=== Begin Enclosure ===

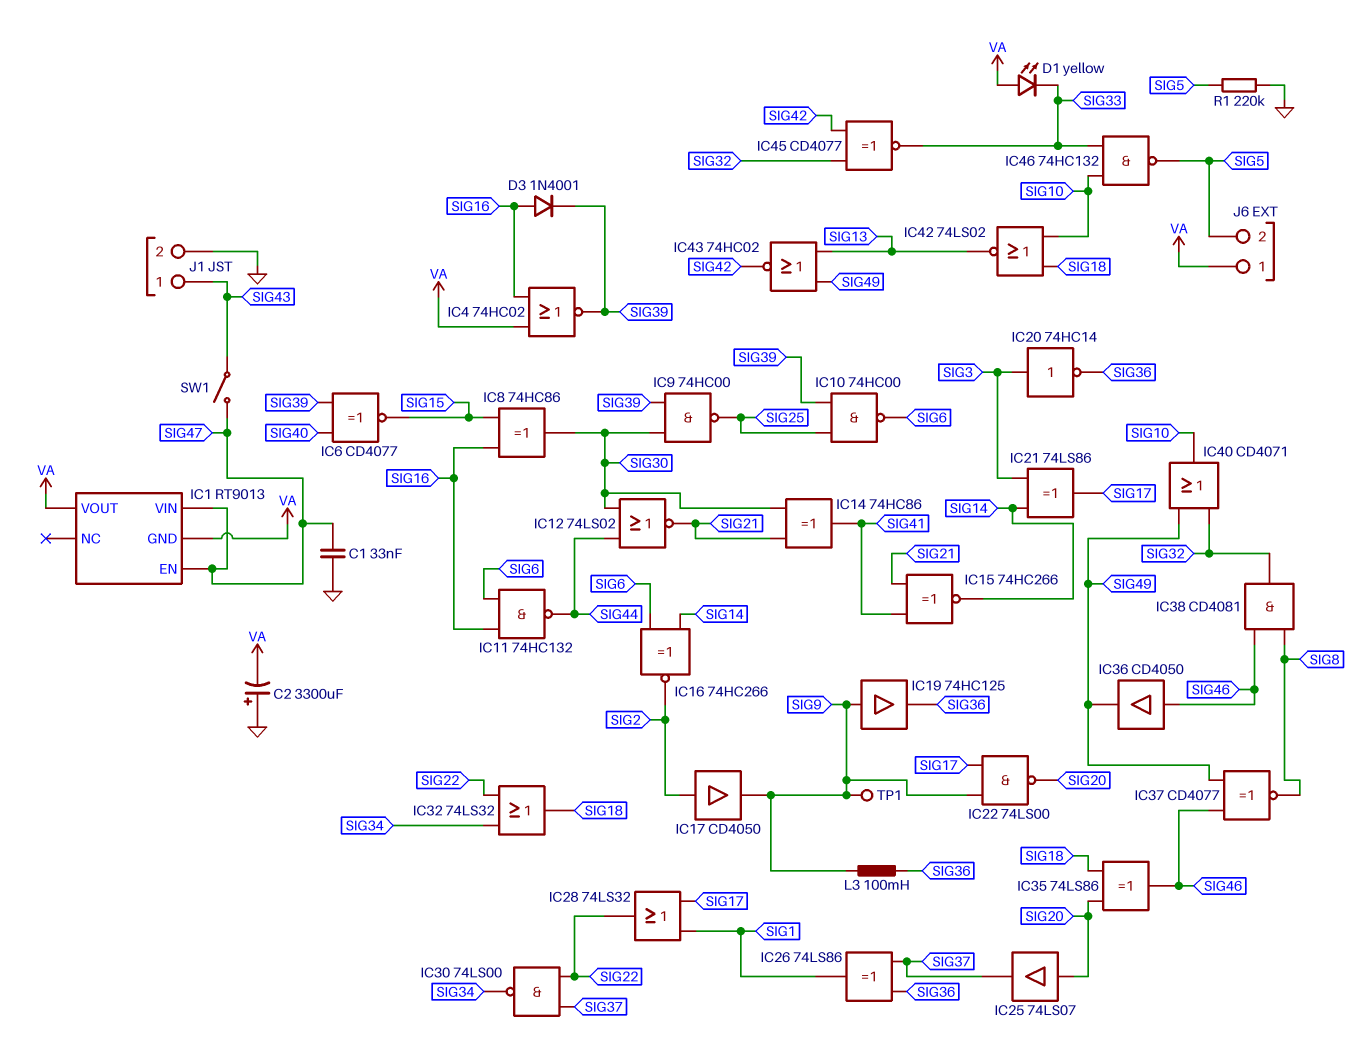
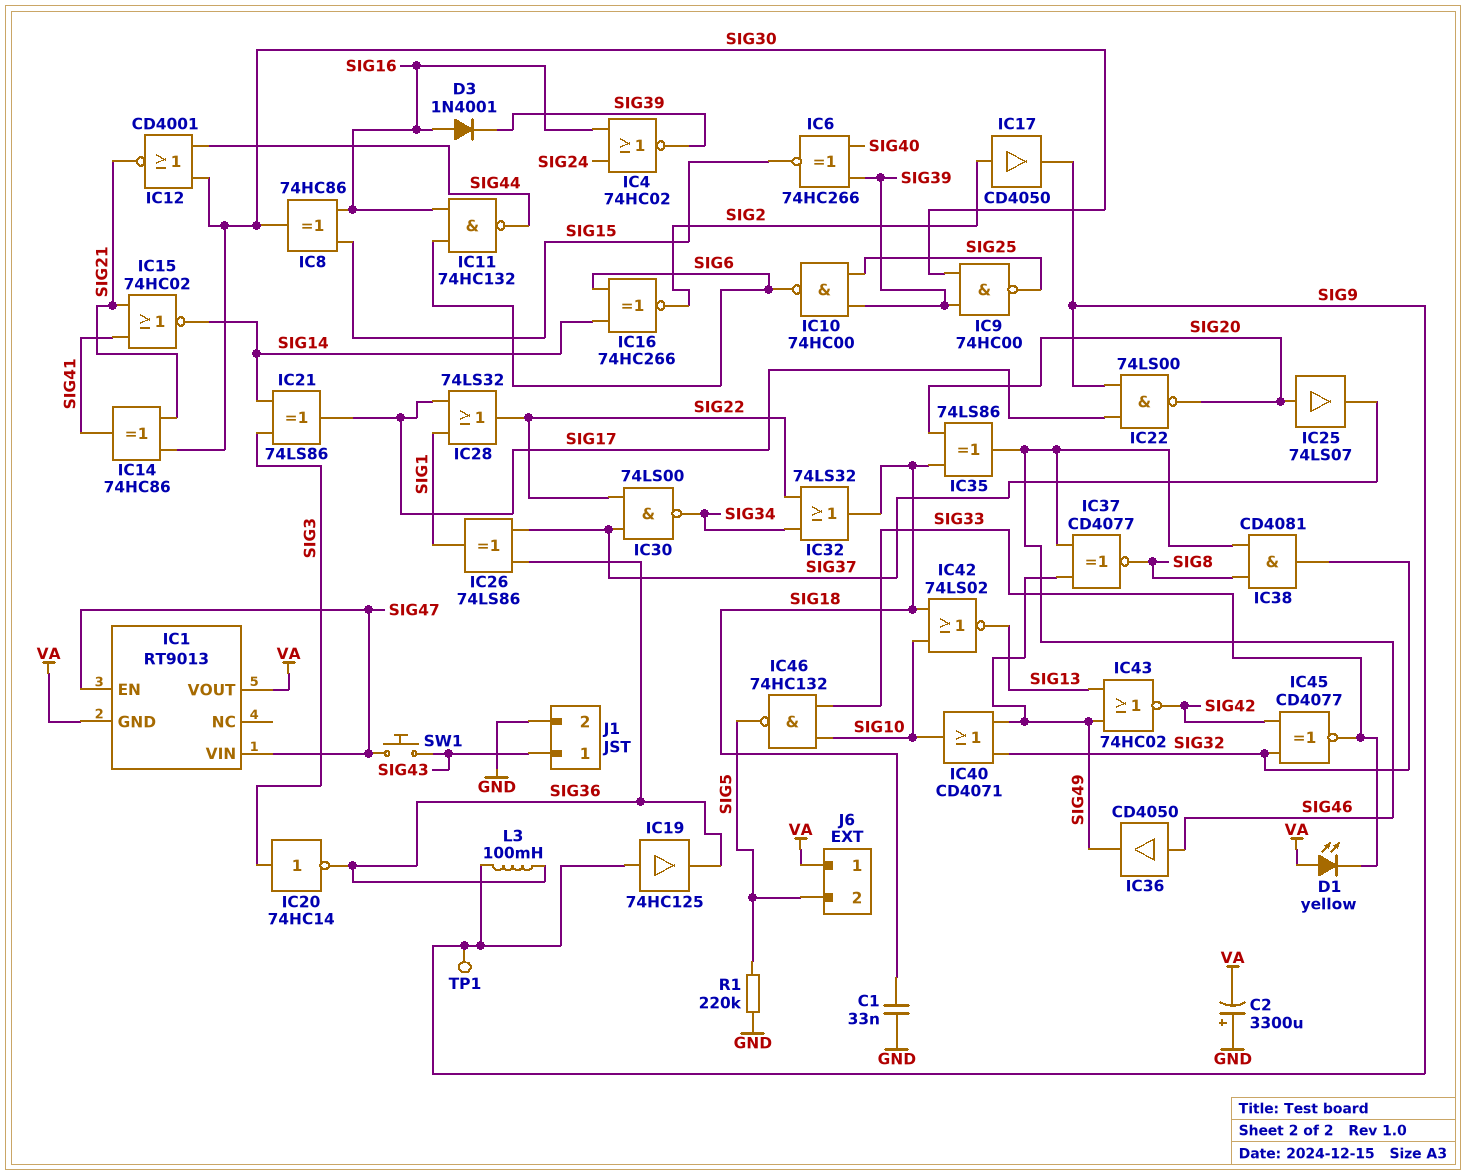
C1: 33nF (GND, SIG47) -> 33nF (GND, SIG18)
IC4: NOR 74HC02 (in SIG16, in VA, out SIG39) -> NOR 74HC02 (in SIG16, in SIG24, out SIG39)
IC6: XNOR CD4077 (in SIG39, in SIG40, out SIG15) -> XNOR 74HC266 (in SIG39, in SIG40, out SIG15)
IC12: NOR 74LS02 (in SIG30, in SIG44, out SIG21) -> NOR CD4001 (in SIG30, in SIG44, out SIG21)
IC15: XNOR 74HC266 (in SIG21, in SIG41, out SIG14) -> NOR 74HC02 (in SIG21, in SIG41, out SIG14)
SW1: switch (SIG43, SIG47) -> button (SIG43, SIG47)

=== End Enclosure ===

| What to produce |
Only the lines containing "XNOR" are needed; copy each of them from the data.

| Written solution |
IC6: XNOR CD4077 (in SIG39, in SIG40, out SIG15) -> XNOR 74HC266 (in SIG39, in SIG40, out SIG15)
IC15: XNOR 74HC266 (in SIG21, in SIG41, out SIG14) -> NOR 74HC02 (in SIG21, in SIG41, out SIG14)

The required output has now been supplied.